Copy out each line of the data that includes the string "headphones".

Records excerpted from a collection
╔══
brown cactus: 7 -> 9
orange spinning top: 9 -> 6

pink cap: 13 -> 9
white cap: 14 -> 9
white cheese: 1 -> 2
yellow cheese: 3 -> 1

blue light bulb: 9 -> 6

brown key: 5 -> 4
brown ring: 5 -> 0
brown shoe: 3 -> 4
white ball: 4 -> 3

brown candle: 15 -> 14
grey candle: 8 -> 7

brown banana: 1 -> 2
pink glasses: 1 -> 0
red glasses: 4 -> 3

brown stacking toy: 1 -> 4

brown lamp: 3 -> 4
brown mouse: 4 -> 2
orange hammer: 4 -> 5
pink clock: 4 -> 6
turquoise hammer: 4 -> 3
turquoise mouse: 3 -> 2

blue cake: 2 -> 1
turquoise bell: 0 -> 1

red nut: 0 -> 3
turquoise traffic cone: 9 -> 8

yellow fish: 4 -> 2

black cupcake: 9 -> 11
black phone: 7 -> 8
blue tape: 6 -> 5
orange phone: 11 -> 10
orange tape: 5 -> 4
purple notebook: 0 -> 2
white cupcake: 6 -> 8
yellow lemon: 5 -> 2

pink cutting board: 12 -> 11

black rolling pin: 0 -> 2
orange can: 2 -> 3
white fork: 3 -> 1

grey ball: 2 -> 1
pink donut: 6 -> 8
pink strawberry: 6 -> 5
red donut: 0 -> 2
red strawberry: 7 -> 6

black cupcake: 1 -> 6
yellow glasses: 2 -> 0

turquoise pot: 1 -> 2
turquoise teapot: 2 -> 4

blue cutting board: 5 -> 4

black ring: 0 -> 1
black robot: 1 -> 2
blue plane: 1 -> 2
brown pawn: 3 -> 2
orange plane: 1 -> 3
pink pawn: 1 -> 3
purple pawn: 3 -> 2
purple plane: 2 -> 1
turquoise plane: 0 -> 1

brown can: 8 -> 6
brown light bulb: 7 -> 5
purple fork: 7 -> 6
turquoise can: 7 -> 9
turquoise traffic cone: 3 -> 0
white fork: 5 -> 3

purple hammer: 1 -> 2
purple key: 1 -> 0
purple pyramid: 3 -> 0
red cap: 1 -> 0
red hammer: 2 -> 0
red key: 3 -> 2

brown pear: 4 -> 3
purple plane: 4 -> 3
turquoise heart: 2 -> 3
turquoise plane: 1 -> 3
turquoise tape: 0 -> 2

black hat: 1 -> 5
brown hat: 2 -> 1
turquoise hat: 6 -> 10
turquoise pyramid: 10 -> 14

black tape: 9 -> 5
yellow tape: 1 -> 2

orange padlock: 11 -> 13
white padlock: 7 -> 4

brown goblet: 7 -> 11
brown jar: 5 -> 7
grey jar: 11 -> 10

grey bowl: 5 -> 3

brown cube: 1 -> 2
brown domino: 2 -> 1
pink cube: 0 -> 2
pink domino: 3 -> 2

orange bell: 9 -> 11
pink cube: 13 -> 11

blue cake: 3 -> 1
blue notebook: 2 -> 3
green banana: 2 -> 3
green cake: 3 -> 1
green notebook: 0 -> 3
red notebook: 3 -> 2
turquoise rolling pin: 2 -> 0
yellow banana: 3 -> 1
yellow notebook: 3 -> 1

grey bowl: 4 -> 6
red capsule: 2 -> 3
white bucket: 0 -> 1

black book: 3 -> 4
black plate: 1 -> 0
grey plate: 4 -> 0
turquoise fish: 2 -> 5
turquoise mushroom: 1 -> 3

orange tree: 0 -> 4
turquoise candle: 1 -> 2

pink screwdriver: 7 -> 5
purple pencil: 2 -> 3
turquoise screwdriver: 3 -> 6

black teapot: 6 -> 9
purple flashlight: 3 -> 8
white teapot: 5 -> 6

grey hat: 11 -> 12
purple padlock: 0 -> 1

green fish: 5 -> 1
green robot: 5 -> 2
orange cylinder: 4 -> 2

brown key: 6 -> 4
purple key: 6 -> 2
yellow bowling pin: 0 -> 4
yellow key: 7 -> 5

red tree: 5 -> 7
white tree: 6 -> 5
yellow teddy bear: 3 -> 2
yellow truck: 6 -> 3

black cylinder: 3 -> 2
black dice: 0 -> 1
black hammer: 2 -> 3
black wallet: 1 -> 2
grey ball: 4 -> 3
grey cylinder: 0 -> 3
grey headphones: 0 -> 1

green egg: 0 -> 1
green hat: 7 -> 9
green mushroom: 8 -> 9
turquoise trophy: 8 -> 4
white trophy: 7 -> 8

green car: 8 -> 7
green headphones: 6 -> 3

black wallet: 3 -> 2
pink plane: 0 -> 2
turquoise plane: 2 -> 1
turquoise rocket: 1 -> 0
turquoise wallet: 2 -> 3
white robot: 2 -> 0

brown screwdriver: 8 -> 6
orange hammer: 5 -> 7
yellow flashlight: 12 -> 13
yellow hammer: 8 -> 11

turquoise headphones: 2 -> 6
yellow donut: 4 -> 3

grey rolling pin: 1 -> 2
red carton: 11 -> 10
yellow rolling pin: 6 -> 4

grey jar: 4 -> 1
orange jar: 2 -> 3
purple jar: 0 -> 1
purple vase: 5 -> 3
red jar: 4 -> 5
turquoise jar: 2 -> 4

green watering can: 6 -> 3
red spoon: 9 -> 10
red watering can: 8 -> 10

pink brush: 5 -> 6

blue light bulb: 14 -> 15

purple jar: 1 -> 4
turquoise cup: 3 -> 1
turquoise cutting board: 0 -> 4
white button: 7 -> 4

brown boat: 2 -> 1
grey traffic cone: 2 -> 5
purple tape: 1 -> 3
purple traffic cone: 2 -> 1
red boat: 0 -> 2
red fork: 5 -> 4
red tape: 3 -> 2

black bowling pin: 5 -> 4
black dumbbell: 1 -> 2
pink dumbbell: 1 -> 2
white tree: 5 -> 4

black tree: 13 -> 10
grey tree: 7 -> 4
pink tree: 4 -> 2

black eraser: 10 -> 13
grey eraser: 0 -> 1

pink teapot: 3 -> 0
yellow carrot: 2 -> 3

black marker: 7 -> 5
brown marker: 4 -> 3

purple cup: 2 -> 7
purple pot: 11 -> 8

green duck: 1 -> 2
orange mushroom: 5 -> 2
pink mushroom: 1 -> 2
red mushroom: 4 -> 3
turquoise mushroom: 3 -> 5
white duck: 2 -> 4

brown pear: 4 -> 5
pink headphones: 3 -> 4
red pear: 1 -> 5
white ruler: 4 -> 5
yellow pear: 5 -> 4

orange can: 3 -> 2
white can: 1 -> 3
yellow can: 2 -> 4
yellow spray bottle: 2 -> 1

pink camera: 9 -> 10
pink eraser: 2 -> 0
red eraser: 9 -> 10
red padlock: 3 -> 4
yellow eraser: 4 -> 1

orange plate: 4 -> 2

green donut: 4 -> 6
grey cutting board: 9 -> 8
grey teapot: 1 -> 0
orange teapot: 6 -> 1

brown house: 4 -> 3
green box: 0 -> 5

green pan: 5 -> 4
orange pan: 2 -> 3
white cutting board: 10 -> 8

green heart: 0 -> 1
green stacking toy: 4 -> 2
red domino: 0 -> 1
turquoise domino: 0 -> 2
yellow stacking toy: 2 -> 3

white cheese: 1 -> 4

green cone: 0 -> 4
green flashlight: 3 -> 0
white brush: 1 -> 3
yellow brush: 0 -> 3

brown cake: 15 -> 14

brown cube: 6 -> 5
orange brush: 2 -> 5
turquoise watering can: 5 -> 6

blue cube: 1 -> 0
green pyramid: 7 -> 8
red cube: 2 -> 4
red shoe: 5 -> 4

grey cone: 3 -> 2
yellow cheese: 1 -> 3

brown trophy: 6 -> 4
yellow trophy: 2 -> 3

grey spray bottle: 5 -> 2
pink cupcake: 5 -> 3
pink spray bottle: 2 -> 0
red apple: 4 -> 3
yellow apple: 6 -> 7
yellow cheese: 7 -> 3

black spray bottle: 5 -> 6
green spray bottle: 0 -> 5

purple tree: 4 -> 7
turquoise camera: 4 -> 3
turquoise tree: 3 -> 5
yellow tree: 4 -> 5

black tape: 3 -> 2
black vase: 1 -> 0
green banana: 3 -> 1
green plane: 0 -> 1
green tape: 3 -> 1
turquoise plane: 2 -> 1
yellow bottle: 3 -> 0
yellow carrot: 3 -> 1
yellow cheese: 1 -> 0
╚══
#### Expected output:
grey headphones: 0 -> 1
green headphones: 6 -> 3
turquoise headphones: 2 -> 6
pink headphones: 3 -> 4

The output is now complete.